#### TASK:
Only one stretch of the data below is needed. Output the lines from the one with "camera: 115 degrees right, 5 degrees up" up to and including the one with "green glue stick", exactly as they stand.

PROVIDED INFORMATION START

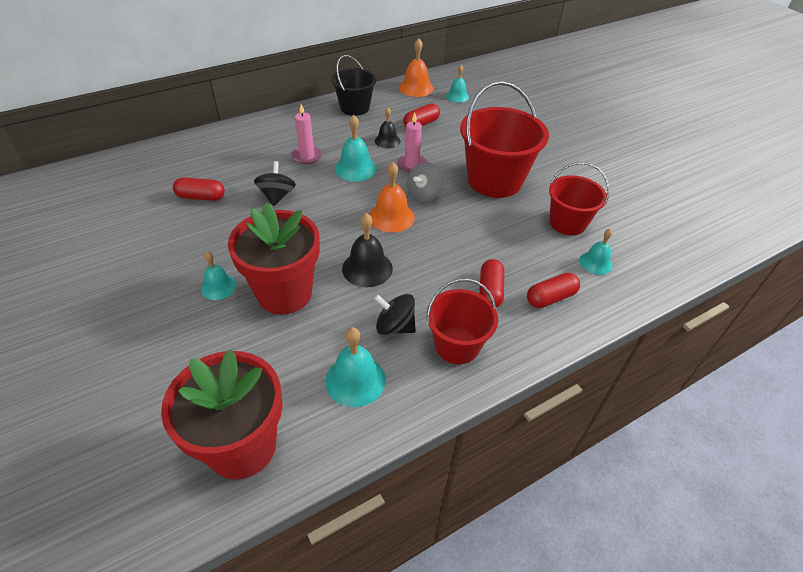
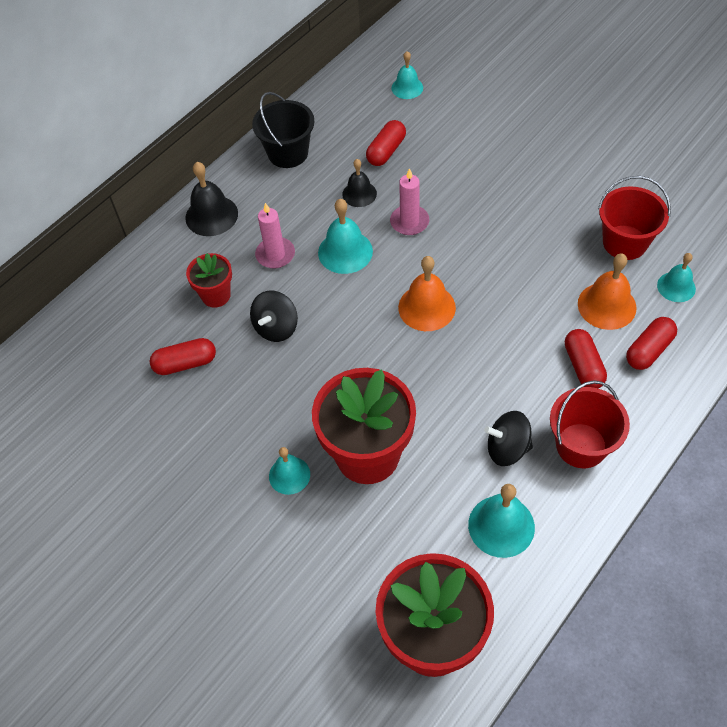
camera: 15 degrees left, 10 degrees up
black spinning top [254,161,296,206] -> black spinning top turned 135 degrees counterclockwise [250,291,298,342]
black bell [342,213,393,287] -> black bell moved to [186,162,238,236]
orange bell [399,38,434,97] -> orange bell moved to [578,253,636,330]
grey spinning top [407,162,443,203] -> none
red bucket [460,81,549,198] -> none
none -> red flower pot [186,253,232,308]

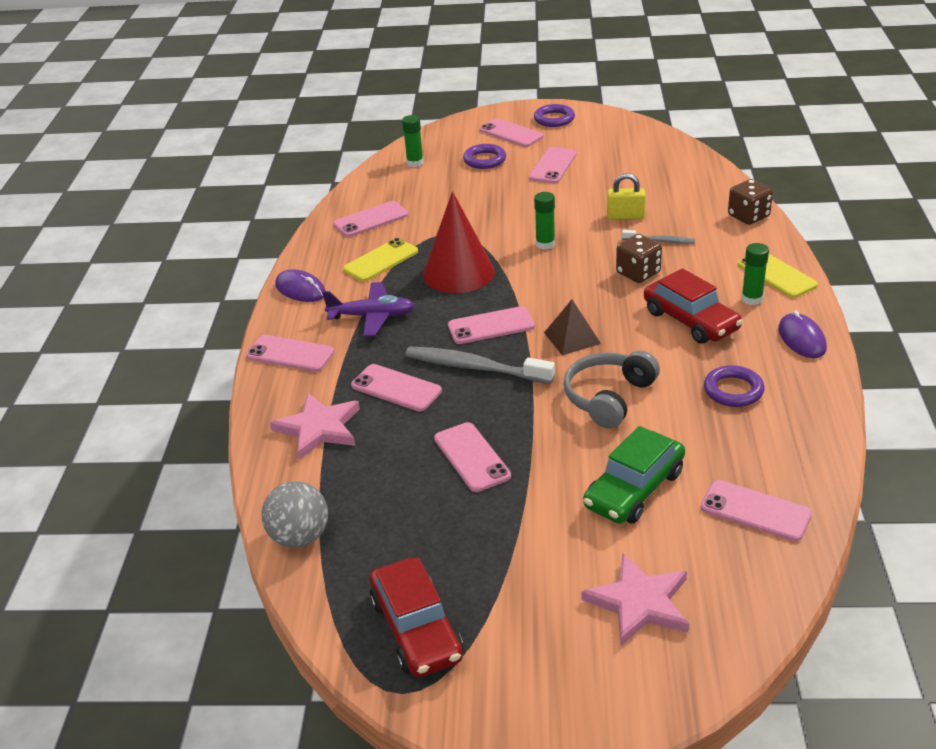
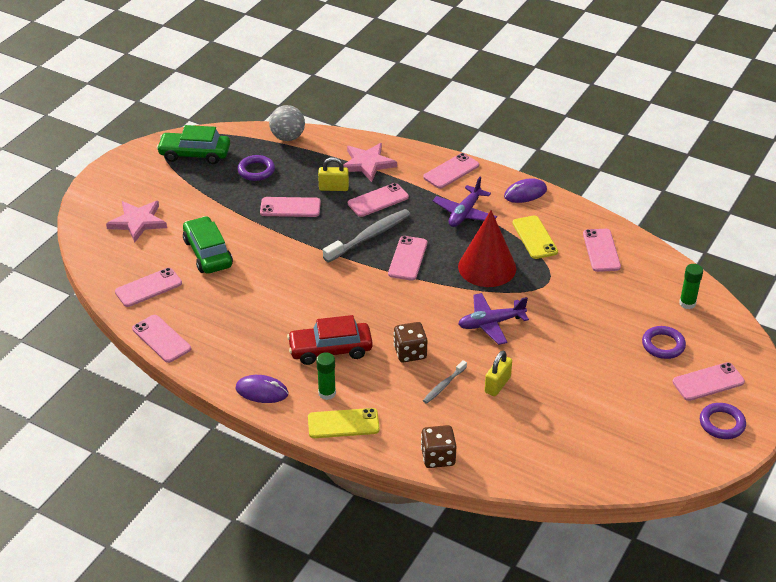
camera: 115 degrees right, 5 degrees up
red car [370,557,463,677] -> green car [157,125,230,164]
pink phone [529,147,577,183] -> pink phone moved to [132,315,191,363]
green glue stick [534,192,555,249] -> purple plane [458,293,529,345]
brown pyramid [544,299,601,355] -> none
grey headphones [564,350,660,428] -> none
purple ring [704,365,765,407] -> purple ring moved to [237,155,275,181]
none -> yellow padlock [318,157,349,191]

PROVIDED INFORMATION END

#### EXERCISE ANSWER:
camera: 115 degrees right, 5 degrees up
red car [370,557,463,677] -> green car [157,125,230,164]
pink phone [529,147,577,183] -> pink phone moved to [132,315,191,363]
green glue stick [534,192,555,249] -> purple plane [458,293,529,345]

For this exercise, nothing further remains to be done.